__REQUIRED WORK__: Go through the data below and return each line containing the word "cactus".
* * *
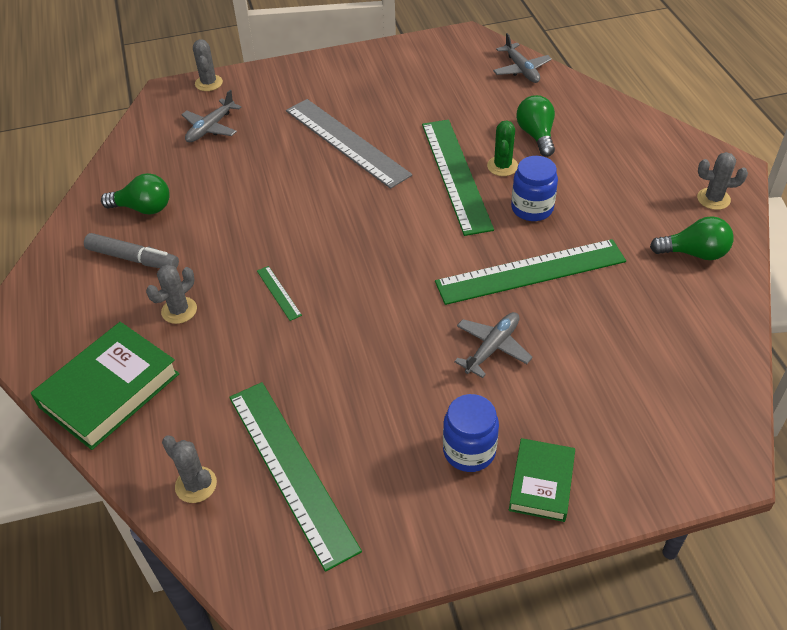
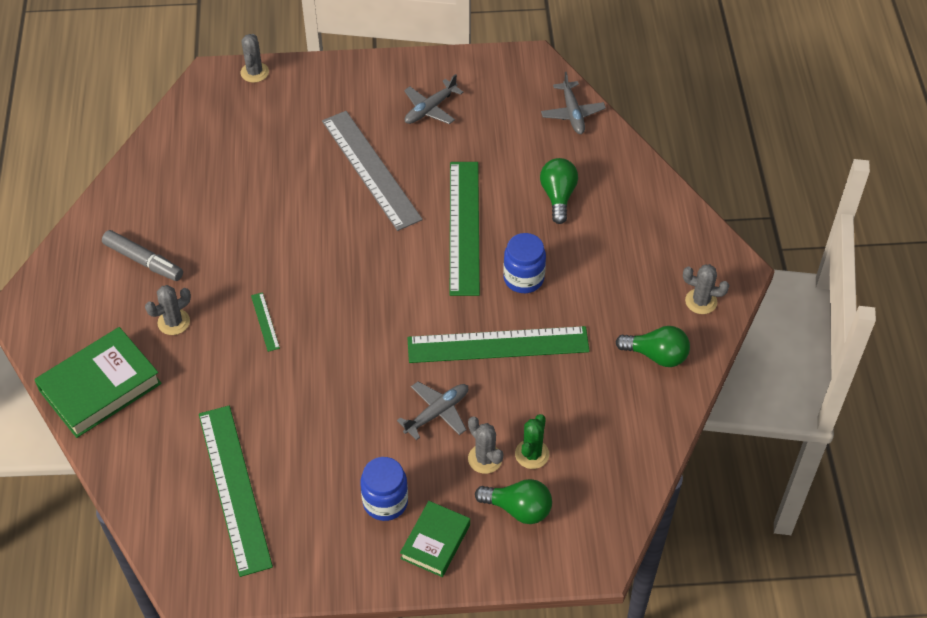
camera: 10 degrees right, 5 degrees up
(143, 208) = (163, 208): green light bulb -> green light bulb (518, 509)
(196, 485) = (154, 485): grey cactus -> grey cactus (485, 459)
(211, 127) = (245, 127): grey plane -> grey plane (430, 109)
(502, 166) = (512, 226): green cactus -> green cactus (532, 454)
* * *
__YOUR RESPONSE__:
(196, 485) = (154, 485): grey cactus -> grey cactus (485, 459)
(502, 166) = (512, 226): green cactus -> green cactus (532, 454)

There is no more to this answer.